== CONSIGNE ==
Renvoyez à l'identique, ligne par ligne, la notation de l'ensemble du matériel ci-dessous, sans inclure les images.
----- LISTE DU MATÉRIEL -----
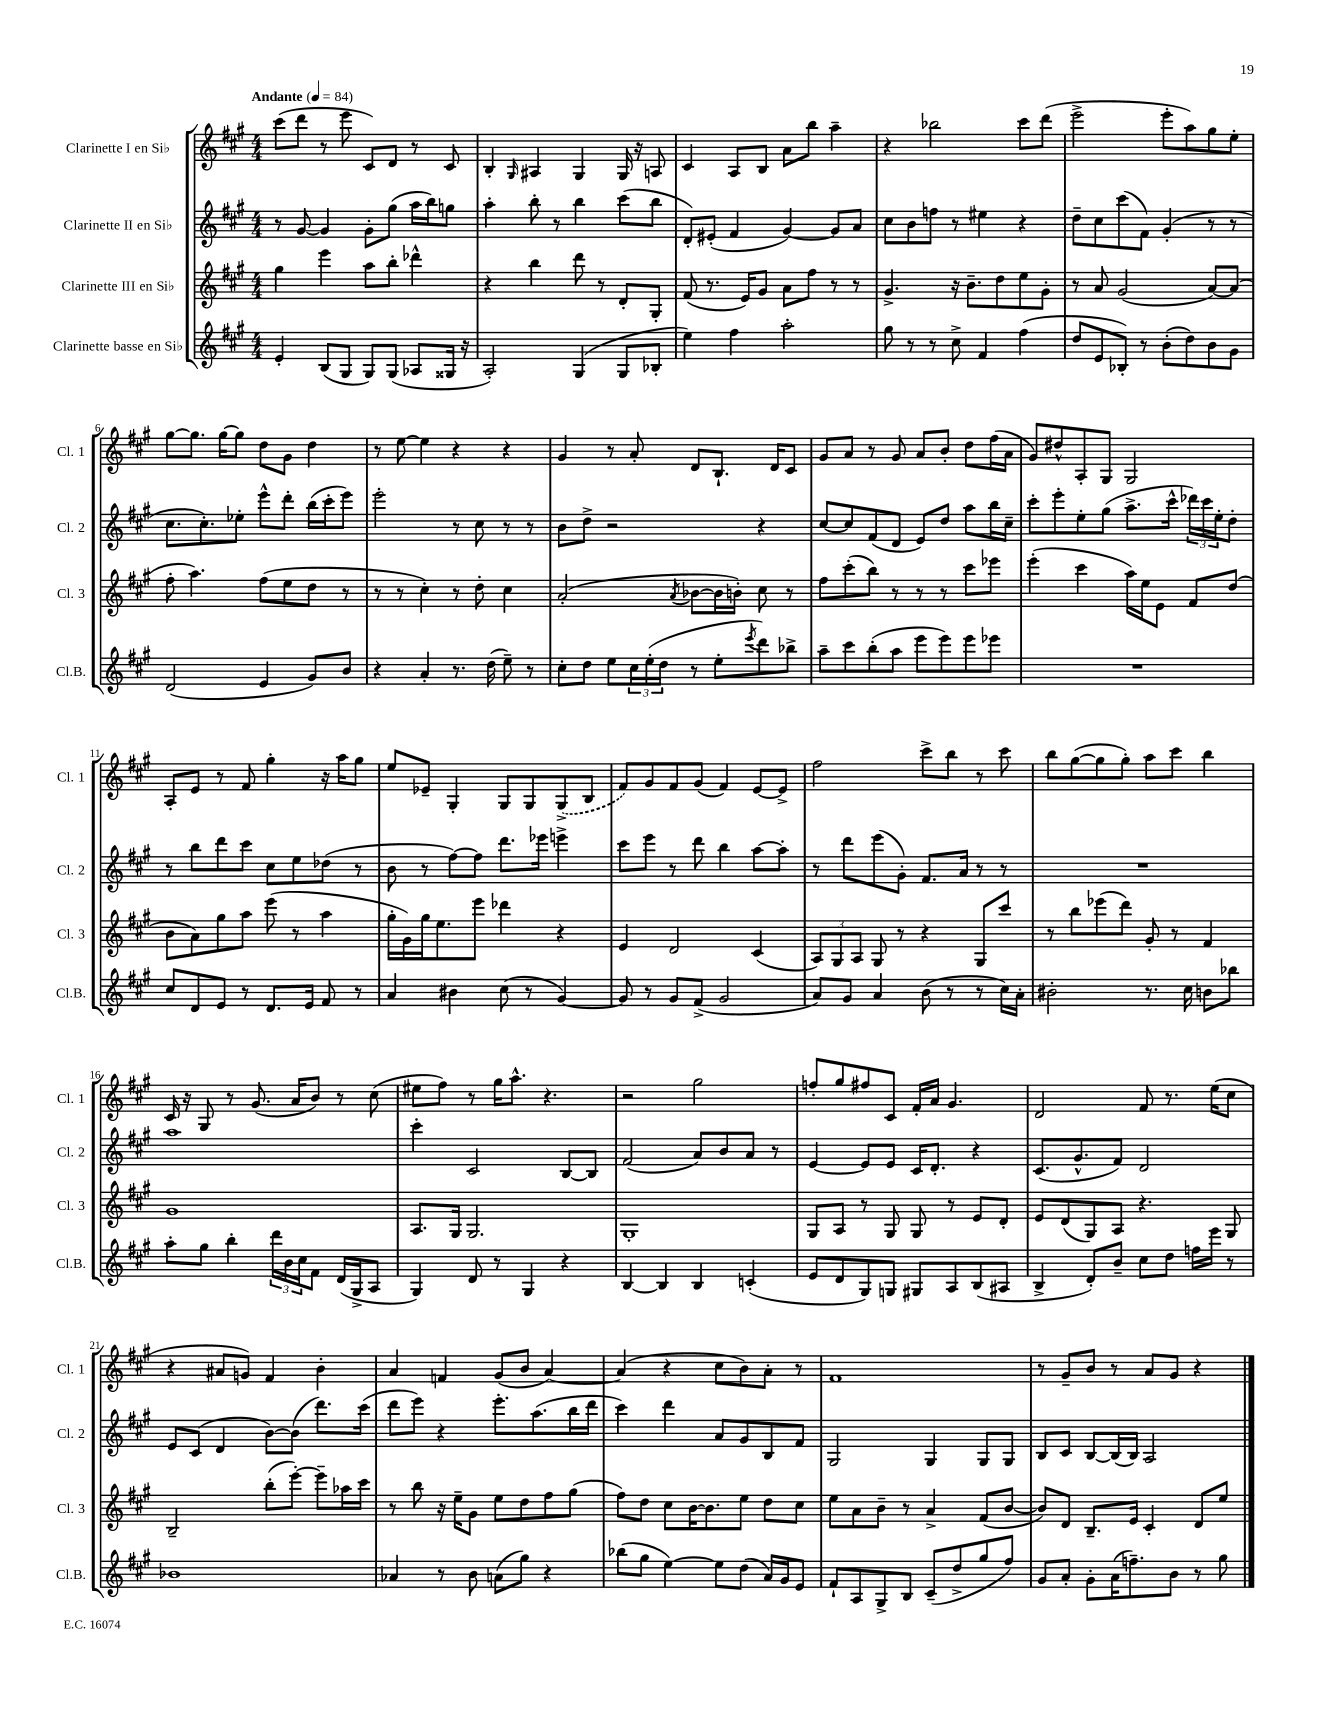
<<
\new StaffGroup <<
\new Staff = "s0" \with { instrumentName = "Clarinette I en Sib" shortInstrumentName = "Cl. 1" } {
    \clef treble \key a \major \numericTimeSignature \time 4/4 \tempo "Andante" 4 = 84
    cis'''8( d'''8 r8 e'''8 cis'8) d'8 r8 cis'8 |
    b4-. \grace { gis16 } ais4 gis4 gis16 r16 a8 |
    cis'4 a8 b8 a'8 b''8 a''4-- |
    r4 bes''2 cis'''8 d'''8( |
    e'''2-> e'''8-. a''8) gis''8 e''8-. |
    gis''8~ gis''8. gis''16~ gis''8 d''8 gis'8 d''4 |
    r8 e''8~ e''4 r4 r4 |
    gis'4 r8 a'8-. d'8 b8.-! d'16 cis'8 |
    gis'8 a'8 r8 gis'8 a'8 b'8-. d''8 fis''16( a'16 |
    gis'8) dis''8-^ a8-. gis8 gis2 |
    a8-. e'8 r8 fis'8 gis''4-. r16 a''16 gis''8 |
    e''8 ees'8-- gis4-. gis8 gis8 \once \slurDashed gis8->( b8 |
    fis'8) gis'8 fis'8 gis'8( fis'4) e'8~ e'8-> |
    fis''2 cis'''8-> b''8 r8 cis'''8 |
    b''8 gis''8~( gis''8 gis''8-.) a''8 cis'''8 b''4 |
    cis'16 r16 gis8 r8 gis'8.( a'16 b'8) r8 cis''8( |
    eis''8 fis''8) r8 gis''16 a''8.-^ r4. |
    r2 gis''2 |
    f''8-. gis''8 fis''8 cis'8 fis'16-. a'16 gis'4. |
    d'2 fis'8 r8. e''16( cis''8 |
    r4 ais'8 g'8) fis'4 b'4-. |
    a'4 f'4 gis'8( b'8 a'4~) |
    a'4( r4 cis''8 b'8) a'8-. r8 |
    fis'1 |
    r8 gis'8-- b'8 r8 a'8 gis'8 r4 \bar "|." |
}
\new Staff = "s1" \with { instrumentName = "Clarinette II en Sib" shortInstrumentName = "Cl. 2" } {
    \clef treble \key a \major \numericTimeSignature \time 4/4
    r8 gis'8~ gis'4 gis'8-. gis''8( a''16 b''16) g''8 |
    a''4-. b''8-. r8 b''4 cis'''8( b''8 |
    d'8-.) eis'8-.( fis'4 gis'4~) gis'8 a'8 |
    cis''8 b'8 f''8 r8 eis''4 r4 |
    d''8-- cis''8 cis'''8( fis'8) gis'4-.( r8 r8 |
    cis''8. cis''8.-.) ees''8-. e'''8-^ d'''8-. b''16( cis'''16-. e'''8) |
    e'''2-. r8 cis''8 r8 r8 |
    b'8 d''8-> r2 r4 |
    cis''8~ cis''8 fis'8( d'8 e'8) d''8 a''8 b''16 cis''16-- |
    cis'''8-. e'''8-. e''8-. gis''8( a''8.-> cis'''16-^ \tuplet 3/2 { des'''16) cis'''16 e''16-. } d''8-. |
    r8 b''8 d'''8 cis'''8 cis''8 e''8 des''8( r8 |
    b'8 r8 fis''8~) fis''8 d'''8. ees'''16 e'''4-> |
    cis'''8 e'''8 r8 d'''8 b''4 a''8~ a''8-. |
    r8 d'''8 e'''8( gis'8-.) fis'8. a'16 r8 r8 |
    R1 |
    a''1 |
    cis'''4-. cis'2 b8~ b8 |
    fis'2( a'8) b'8 a'8 r8 |
    e'4~ e'8 e'8 cis'16 d'8.-. r4 |
    cis'8.( gis'8.-^ fis'8) d'2 |
    e'8 cis'8( d'4 b'8~) b'8( d'''8.) cis'''16( |
    d'''8 e'''8) r4 e'''8.-. a''8.( b''16 d'''16 |
    cis'''4) d'''4 a'8 gis'8 b8 fis'8 |
    gis2 gis4 gis8 gis8 |
    b8 cis'8 b8~ b16( b16) a2 \bar "|." |
}
\new Staff = "s2" \with { instrumentName = "Clarinette III en Sib" shortInstrumentName = "Cl. 3" } {
    \clef treble \key a \major \numericTimeSignature \time 4/4
    gis''4 e'''4 a''8 b''8-. des'''4-^ |
    r4 b''4 d'''8 r8 d'8-. gis8-. |
    fis'8( r8. e'16) gis'8 a'8 fis''8 r8 r8 |
    gis'4.-> r16 b'8.-- d''8 e''8 gis'8-. |
    r8 a'8 gis'2( a'8~) a'8( |
    fis''8-. a''4.) fis''8( e''8 d''8 r8 |
    r8 r8 cis''4-.) r8 d''8-. cis''4 |
    a'2-.( \acciaccatura { a'8 } bes'8~ bes'16 b'16-.) cis''8 r8 |
    fis''8 cis'''8-.( b''8) r8 r8 r8 cis'''8 ees'''8 |
    e'''4-.( cis'''4 a''16) e''16 e'8 fis'8 d''8( |
    b'8 a'8) gis''8 a''8 e'''8( r8 a''4 |
    gis''16-. gis'16) gis''16 e''8. e'''8 des'''4 r4 |
    e'4 d'2 cis'4( |
    \tuplet 3/2 { a8) gis8 a8 } gis8 r8 r4 gis8 cis'''8 |
    r8 b''8 ees'''8( d'''8) gis'8-. r8 fis'4 |
    gis'1 |
    a8. gis16 gis2. |
    gis1-. |
    gis8 a8 r8 gis8 gis8 r8 e'8 d'8-. |
    e'8 d'8( gis8) a8 r4. gis8 |
    b2-- b''8-.( e'''8~-.) e'''8-- aes''16 cis'''16 |
    r8 b''8 r16 e''16-- gis'8 e''8 d''8 fis''8 gis''8( |
    fis''8) d''8 cis''8 b'16~ b'8. e''8 d''8 cis''8 |
    e''8 a'8 b'8-- r8 a'4-> fis'8( b'8~ |
    b'8) d'8 b8.-- e'16 cis'4-. d'8 e''8 \bar "|." |
}
\new Staff = "s3" \with { instrumentName = "Clarinette basse en Sib" shortInstrumentName = "Cl.B." } {
    \clef treble \key a \major \numericTimeSignature \time 4/4
    e'4-. b8( gis8 gis8) gis8( aes8 gisis16 r16 |
    a2-.) gis4( gis8 bes8-. |
    e''4) fis''4 a''2-. |
    gis''8 r8 r8 cis''8-> fis'4 fis''4( |
    d''8 e'8 bes8-.) r8 b'8-.( d''8) b'8 gis'8 |
    d'2( e'4 gis'8) b'8 |
    r4 a'4-. r8. d''16( e''8--) r8 |
    cis''8-. d''8 e''8 \tuplet 3/2 { cis''16 e''16-.( d''16 } r8 e''8-. \acciaccatura { e'''8 } d'''8) bes''8-> |
    a''8-- cis'''8 b''8-.( a''8 e'''8 e'''8) e'''8 ees'''8 |
    R1 |
    cis''8 d'8 e'8 r8 d'8. e'16 fis'8 r8 |
    a'4 bis'4 cis''8( r8 gis'4~) |
    gis'8 r8 gis'8 fis'8->( gis'2 |
    a'8) gis'8 a'4 b'8( r8 r8 cis''16) a'16-. |
    bis'2-. r8. cis''16 b'8 bes''8 |
    a''8-. gis''8 b''4-. \tuplet 3/2 { d'''16 b'16 cis''16 } fis'8 d'16( gis16-> a8 |
    gis4) d'8 r8 gis4 r4 |
    b4~ b4 b4 c'4-.( |
    e'8 d'8 gis8) g8 gis8 a8 b8( ais8 |
    b4-> d'8-.) b'8-- cis''8 d''8 f''16 e'''16 r8 |
    bes'1 |
    aes'4 r8 b'8 a'8( gis''8) r4 |
    bes''8( gis''8 e''4~) e''8 d''8( a'16) gis'16 e'8 |
    fis'8-! a8 gis8-> b8 cis'8--( d''8-> gis''8 fis''8) |
    gis'8 a'8-. gis'8-. a'16( f''8.--) b'8 r8 gis''8 \bar "|." |
}
>>
>>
-----
== RÉSULTAT ATTENDU ==
<<
\new StaffGroup <<
\new Staff = "s0" \with { instrumentName = "Clarinette I en Sib" shortInstrumentName = "Cl. 1" } {
    \clef treble \key a \major \numericTimeSignature \time 4/4 \tempo "Andante" 4 = 84
    cis'''8( d'''8 r8 e'''8 cis'8) d'8 r8 cis'8 |
    b4-. \grace { gis16 } ais4 gis4 gis16 r16 a8 |
    cis'4 a8 b8 a'8 b''8 a''4-- |
    r4 bes''2 cis'''8 d'''8( |
    e'''2-> e'''8-. a''8) gis''8 e''8-. |
    gis''8~ gis''8. gis''16~ gis''8 d''8 gis'8 d''4 |
    r8 e''8~ e''4 r4 r4 |
    gis'4 r8 a'8-. d'8 b8.-! d'16 cis'8 |
    gis'8 a'8 r8 gis'8 a'8 b'8-. d''8 fis''16( a'16 |
    gis'8) dis''8-^ a8-. gis8 gis2 |
    a8-. e'8 r8 fis'8 gis''4-. r16 a''16 gis''8 |
    e''8 ees'8-- gis4-. gis8 gis8 \once \slurDashed gis8->( b8 |
    fis'8) gis'8 fis'8 gis'8( fis'4) e'8~ e'8-> |
    fis''2 cis'''8-> b''8 r8 cis'''8 |
    b''8 gis''8~( gis''8 gis''8-.) a''8 cis'''8 b''4 |
    cis'16 r16 gis8 r8 gis'8.( a'16 b'8) r8 cis''8( |
    eis''8 fis''8) r8 gis''16 a''8.-^ r4. |
    r2 gis''2 |
    f''8-. gis''8 fis''8 cis'8 fis'16-. a'16 gis'4. |
    d'2 fis'8 r8. e''16( cis''8 |
    r4 ais'8 g'8) fis'4 b'4-. |
    a'4 f'4 gis'8( b'8 a'4~) |
    a'4( r4 cis''8 b'8) a'8-. r8 |
    fis'1 |
    r8 gis'8-- b'8 r8 a'8 gis'8 r4 \bar "|." |
}
\new Staff = "s1" \with { instrumentName = "Clarinette II en Sib" shortInstrumentName = "Cl. 2" } {
    \clef treble \key a \major \numericTimeSignature \time 4/4
    r8 gis'8~ gis'4 gis'8-. gis''8( a''16 b''16) g''8 |
    a''4-. b''8-. r8 b''4 cis'''8( b''8 |
    d'8-.) eis'8-.( fis'4 gis'4~) gis'8 a'8 |
    cis''8 b'8 f''8 r8 eis''4 r4 |
    d''8-- cis''8 cis'''8( fis'8) gis'4-.( r8 r8 |
    cis''8. cis''8.-.) ees''8-. e'''8-^ d'''8-. b''16( cis'''16-. e'''8) |
    e'''2-. r8 cis''8 r8 r8 |
    b'8 d''8-> r2 r4 |
    cis''8~ cis''8 fis'8( d'8 e'8) d''8 a''8 b''16 cis''16-- |
    cis'''8-. e'''8-. e''8-. gis''8( a''8.-> cis'''16-^ \tuplet 3/2 { des'''16) cis'''16 e''16-. } d''8-. |
    r8 b''8 d'''8 cis'''8 cis''8 e''8 des''8( r8 |
    b'8 r8 fis''8~) fis''8 d'''8. ees'''16 e'''4-> |
    cis'''8 e'''8 r8 d'''8 b''4 a''8~ a''8-. |
    r8 d'''8 e'''8( gis'8-.) fis'8. a'16 r8 r8 |
    R1 |
    a''1 |
    cis'''4-. cis'2 b8~ b8 |
    fis'2( a'8) b'8 a'8 r8 |
    e'4~ e'8 e'8 cis'16 d'8.-. r4 |
    cis'8.( gis'8.-^ fis'8) d'2 |
    e'8 cis'8( d'4 b'8~) b'8( d'''8.) cis'''16( |
    d'''8 e'''8) r4 e'''8.-. a''8.( b''16 d'''16 |
    cis'''4) d'''4 a'8 gis'8 b8 fis'8 |
    gis2 gis4 gis8 gis8 |
    b8 cis'8 b8~ b16( b16) a2 \bar "|." |
}
\new Staff = "s2" \with { instrumentName = "Clarinette III en Sib" shortInstrumentName = "Cl. 3" } {
    \clef treble \key a \major \numericTimeSignature \time 4/4
    gis''4 e'''4 a''8 b''8-. des'''4-^ |
    r4 b''4 d'''8 r8 d'8-. gis8-. |
    fis'8( r8. e'16) gis'8 a'8 fis''8 r8 r8 |
    gis'4.-> r16 b'8.-- d''8 e''8 gis'8-. |
    r8 a'8 gis'2( a'8~) a'8( |
    fis''8-. a''4.) fis''8( e''8 d''8 r8 |
    r8 r8 cis''4-.) r8 d''8-. cis''4 |
    a'2-.( \acciaccatura { a'8 } bes'8~ bes'16 b'16-.) cis''8 r8 |
    fis''8 cis'''8-.( b''8) r8 r8 r8 cis'''8 ees'''8 |
    e'''4-.( cis'''4 a''16) e''16 e'8 fis'8 d''8( |
    b'8 a'8) gis''8 a''8 e'''8( r8 a''4 |
    gis''16-. gis'16) gis''16 e''8. e'''8 des'''4 r4 |
    e'4 d'2 cis'4( |
    \tuplet 3/2 { a8) gis8 a8 } gis8 r8 r4 gis8 cis'''8 |
    r8 b''8 ees'''8( d'''8) gis'8-. r8 fis'4 |
    gis'1 |
    a8. gis16 gis2. |
    gis1-. |
    gis8 a8 r8 gis8 gis8 r8 e'8 d'8-. |
    e'8 d'8( gis8) a8 r4. gis8 |
    b2-- b''8-.( e'''8~-.) e'''8-- aes''16 cis'''16 |
    r8 b''8 r16 e''16-- gis'8 e''8 d''8 fis''8 gis''8( |
    fis''8) d''8 cis''8 b'16~ b'8. e''8 d''8 cis''8 |
    e''8 a'8 b'8-- r8 a'4-> fis'8( b'8~ |
    b'8) d'8 b8.-- e'16 cis'4-. d'8 e''8 \bar "|." |
}
\new Staff = "s3" \with { instrumentName = "Clarinette basse en Sib" shortInstrumentName = "Cl.B." } {
    \clef treble \key a \major \numericTimeSignature \time 4/4
    e'4-. b8( gis8 gis8) gis8( aes8 gisis16 r16 |
    a2-.) gis4( gis8 bes8-. |
    e''4) fis''4 a''2-. |
    gis''8 r8 r8 cis''8-> fis'4 fis''4( |
    d''8 e'8 bes8-.) r8 b'8-.( d''8) b'8 gis'8 |
    d'2( e'4 gis'8) b'8 |
    r4 a'4-. r8. d''16( e''8--) r8 |
    cis''8-. d''8 e''8 \tuplet 3/2 { cis''16 e''16-.( d''16 } r8 e''8-. \acciaccatura { e'''8 } d'''8) bes''8-> |
    a''8-- cis'''8 b''8-.( a''8 e'''8 e'''8) e'''8 ees'''8 |
    R1 |
    cis''8 d'8 e'8 r8 d'8. e'16 fis'8 r8 |
    a'4 bis'4 cis''8( r8 gis'4~) |
    gis'8 r8 gis'8 fis'8->( gis'2 |
    a'8) gis'8 a'4 b'8( r8 r8 cis''16) a'16-. |
    bis'2-. r8. cis''16 b'8 bes''8 |
    a''8-. gis''8 b''4-. \tuplet 3/2 { d'''16 b'16 cis''16 } fis'8 d'16( gis16-> a8 |
    gis4) d'8 r8 gis4 r4 |
    b4~ b4 b4 c'4-.( |
    e'8 d'8 gis8) g8 gis8 a8 b8( ais8 |
    b4-> d'8-.) b'8-- cis''8 d''8 f''16 e'''16 r8 |
    bes'1 |
    aes'4 r8 b'8 a'8( gis''8) r4 |
    bes''8( gis''8 e''4~) e''8 d''8( a'16) gis'16 e'8 |
    fis'8-! a8 gis8-> b8 cis'8--( d''8-> gis''8 fis''8) |
    gis'8 a'8-. gis'8-. a'16( f''8.--) b'8 r8 gis''8 \bar "|." |
}
>>
>>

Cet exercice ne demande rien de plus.